-- Input data follows --

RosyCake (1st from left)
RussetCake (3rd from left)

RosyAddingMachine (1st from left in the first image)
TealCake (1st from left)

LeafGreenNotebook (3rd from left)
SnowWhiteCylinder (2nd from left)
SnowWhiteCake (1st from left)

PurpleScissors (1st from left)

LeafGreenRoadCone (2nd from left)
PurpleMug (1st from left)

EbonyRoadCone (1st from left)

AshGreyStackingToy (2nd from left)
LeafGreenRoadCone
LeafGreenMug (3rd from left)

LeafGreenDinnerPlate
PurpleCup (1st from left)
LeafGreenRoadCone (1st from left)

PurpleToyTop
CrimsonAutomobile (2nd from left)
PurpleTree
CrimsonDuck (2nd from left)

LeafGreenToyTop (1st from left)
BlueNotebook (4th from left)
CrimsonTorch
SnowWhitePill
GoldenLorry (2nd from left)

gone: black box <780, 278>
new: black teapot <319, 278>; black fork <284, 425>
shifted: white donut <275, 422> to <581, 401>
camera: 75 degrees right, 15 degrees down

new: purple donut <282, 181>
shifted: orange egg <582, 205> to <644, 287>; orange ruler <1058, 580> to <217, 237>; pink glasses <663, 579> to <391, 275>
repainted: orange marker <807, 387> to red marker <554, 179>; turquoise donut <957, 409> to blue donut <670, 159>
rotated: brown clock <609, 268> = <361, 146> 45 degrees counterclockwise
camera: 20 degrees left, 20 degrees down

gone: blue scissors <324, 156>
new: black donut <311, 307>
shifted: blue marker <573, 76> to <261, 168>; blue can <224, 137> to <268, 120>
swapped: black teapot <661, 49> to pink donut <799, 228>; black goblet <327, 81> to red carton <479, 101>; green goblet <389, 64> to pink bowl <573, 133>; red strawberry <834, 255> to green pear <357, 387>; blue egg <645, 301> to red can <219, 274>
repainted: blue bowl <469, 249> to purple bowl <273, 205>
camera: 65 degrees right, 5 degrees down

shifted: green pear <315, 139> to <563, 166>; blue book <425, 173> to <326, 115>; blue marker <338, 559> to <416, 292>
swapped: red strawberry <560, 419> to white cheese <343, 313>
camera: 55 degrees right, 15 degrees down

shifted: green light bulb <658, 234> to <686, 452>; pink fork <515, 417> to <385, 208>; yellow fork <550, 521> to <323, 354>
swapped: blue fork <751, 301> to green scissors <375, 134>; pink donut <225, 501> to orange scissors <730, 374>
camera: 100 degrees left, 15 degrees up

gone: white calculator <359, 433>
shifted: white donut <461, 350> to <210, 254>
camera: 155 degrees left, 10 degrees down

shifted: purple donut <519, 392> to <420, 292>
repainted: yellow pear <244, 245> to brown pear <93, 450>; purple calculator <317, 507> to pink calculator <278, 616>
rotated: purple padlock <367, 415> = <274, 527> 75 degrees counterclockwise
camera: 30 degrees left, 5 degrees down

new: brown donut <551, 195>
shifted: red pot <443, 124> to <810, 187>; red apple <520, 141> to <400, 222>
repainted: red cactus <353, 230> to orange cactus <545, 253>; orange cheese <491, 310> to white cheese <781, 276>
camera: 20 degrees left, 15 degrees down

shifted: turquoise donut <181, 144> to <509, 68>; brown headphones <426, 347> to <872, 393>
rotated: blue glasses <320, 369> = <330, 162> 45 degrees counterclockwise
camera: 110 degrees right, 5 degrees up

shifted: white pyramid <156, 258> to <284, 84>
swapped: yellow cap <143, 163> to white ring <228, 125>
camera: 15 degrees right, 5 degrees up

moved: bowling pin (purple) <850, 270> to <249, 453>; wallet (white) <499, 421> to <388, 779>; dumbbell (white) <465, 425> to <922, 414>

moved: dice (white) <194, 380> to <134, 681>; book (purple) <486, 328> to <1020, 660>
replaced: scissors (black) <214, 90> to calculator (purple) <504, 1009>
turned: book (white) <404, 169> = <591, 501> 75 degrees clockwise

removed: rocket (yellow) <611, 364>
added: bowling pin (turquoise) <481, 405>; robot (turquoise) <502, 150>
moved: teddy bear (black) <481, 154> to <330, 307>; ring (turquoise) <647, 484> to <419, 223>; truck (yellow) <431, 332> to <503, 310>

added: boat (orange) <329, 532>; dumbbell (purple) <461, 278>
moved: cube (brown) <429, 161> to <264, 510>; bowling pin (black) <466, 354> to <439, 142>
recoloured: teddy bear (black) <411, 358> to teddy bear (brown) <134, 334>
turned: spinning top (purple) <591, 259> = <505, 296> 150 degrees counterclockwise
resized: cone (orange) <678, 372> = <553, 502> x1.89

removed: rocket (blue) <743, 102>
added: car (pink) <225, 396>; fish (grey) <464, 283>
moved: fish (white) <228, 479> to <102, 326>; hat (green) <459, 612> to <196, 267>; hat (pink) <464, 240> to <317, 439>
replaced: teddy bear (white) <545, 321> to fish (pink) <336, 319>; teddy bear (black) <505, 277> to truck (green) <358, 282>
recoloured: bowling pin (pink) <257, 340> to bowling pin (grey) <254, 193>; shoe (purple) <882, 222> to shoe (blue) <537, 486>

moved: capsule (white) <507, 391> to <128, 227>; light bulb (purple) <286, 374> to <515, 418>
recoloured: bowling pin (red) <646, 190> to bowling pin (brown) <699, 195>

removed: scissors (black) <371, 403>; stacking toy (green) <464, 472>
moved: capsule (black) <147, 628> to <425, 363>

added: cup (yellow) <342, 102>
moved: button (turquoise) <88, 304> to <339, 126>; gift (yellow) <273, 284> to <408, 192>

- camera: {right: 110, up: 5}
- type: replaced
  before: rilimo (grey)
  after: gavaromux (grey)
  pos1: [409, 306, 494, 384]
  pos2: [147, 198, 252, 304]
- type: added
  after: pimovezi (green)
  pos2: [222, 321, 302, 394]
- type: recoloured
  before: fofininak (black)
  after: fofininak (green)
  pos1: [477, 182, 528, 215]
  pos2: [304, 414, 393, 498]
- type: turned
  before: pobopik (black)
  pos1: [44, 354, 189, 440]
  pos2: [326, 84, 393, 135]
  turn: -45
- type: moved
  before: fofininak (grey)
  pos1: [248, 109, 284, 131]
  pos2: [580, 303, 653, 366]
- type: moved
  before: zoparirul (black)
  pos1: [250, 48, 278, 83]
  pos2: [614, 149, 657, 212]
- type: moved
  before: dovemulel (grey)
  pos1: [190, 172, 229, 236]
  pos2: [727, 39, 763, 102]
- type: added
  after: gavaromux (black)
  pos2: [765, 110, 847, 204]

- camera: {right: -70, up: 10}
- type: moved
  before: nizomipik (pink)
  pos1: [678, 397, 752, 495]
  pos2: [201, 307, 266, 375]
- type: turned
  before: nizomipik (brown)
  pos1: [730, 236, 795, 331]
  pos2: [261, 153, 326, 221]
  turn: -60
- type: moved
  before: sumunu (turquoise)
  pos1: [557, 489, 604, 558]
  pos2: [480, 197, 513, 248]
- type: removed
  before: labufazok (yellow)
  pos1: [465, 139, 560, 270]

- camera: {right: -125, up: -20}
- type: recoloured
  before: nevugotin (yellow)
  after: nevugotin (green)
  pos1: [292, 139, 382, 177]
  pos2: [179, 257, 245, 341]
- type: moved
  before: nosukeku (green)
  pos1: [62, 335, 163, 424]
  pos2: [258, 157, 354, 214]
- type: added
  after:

-- Input data concluded --

Your objective: This task calls for each line of the material that contains "fofininak".

Problem solution:
  before: fofininak (black)
  after: fofininak (green)
  before: fofininak (grey)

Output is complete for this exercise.